Identify all lines below that hold "diode" and collect them.
::::
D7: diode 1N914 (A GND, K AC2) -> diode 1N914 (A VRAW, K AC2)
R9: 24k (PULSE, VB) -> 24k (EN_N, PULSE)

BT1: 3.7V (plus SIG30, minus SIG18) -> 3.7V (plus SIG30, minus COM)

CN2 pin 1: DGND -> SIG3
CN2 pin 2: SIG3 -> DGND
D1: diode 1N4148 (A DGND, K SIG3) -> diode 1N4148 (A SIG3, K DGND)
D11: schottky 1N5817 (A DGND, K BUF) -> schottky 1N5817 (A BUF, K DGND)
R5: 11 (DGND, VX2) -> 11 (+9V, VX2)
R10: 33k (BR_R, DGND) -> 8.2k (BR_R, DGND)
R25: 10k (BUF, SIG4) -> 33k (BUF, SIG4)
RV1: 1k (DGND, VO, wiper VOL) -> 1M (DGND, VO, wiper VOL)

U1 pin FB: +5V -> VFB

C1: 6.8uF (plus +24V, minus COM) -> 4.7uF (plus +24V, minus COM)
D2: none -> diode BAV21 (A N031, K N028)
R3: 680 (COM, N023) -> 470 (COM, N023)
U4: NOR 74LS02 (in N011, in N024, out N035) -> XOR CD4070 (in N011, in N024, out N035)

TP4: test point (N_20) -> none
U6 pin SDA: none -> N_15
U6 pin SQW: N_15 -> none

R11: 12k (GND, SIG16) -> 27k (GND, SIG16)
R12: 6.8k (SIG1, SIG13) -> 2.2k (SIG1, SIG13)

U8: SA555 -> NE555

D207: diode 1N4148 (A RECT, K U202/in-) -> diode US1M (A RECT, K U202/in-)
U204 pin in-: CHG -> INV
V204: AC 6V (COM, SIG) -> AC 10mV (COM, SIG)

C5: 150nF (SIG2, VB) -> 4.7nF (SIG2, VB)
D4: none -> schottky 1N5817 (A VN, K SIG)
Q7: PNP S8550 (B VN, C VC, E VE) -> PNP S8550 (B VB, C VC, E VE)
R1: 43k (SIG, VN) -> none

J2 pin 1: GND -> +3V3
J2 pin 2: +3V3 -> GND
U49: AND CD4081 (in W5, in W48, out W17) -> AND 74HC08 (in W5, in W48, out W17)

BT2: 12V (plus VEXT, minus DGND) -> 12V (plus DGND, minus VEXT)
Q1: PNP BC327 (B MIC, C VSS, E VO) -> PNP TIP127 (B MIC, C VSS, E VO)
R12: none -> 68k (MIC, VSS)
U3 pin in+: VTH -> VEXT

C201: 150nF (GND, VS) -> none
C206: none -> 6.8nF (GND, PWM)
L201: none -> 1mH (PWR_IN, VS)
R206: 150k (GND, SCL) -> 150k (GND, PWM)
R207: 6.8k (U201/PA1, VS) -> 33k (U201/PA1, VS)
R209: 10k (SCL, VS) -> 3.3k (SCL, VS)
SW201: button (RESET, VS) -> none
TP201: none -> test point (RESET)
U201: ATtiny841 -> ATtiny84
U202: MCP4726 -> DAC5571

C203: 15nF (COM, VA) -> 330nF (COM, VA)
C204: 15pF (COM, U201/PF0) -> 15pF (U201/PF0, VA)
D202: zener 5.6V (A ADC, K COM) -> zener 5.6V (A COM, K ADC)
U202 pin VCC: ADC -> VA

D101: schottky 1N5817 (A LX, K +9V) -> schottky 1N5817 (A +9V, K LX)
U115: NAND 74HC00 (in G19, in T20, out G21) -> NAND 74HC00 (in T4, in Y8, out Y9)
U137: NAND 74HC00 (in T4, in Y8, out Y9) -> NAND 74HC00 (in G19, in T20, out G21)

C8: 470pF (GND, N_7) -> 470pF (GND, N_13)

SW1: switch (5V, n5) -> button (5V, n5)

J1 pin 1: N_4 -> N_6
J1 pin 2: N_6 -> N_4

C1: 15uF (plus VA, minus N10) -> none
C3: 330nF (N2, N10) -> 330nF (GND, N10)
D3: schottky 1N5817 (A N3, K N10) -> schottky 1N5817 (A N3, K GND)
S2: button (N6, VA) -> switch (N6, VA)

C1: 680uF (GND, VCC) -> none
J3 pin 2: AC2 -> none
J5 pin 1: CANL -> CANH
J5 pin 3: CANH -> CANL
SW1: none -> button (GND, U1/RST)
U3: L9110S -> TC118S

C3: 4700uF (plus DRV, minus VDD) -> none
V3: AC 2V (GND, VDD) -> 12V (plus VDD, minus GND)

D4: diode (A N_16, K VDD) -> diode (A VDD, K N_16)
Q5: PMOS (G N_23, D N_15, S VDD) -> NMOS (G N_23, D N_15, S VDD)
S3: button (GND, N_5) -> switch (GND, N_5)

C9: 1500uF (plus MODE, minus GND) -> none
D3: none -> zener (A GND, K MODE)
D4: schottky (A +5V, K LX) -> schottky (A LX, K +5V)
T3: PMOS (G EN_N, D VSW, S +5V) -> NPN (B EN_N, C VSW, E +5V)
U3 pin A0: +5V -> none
::::
## REPLY TO THE EXERCISE
D7: diode 1N914 (A GND, K AC2) -> diode 1N914 (A VRAW, K AC2)
D1: diode 1N4148 (A DGND, K SIG3) -> diode 1N4148 (A SIG3, K DGND)
D2: none -> diode BAV21 (A N031, K N028)
D207: diode 1N4148 (A RECT, K U202/in-) -> diode US1M (A RECT, K U202/in-)
D4: diode (A N_16, K VDD) -> diode (A VDD, K N_16)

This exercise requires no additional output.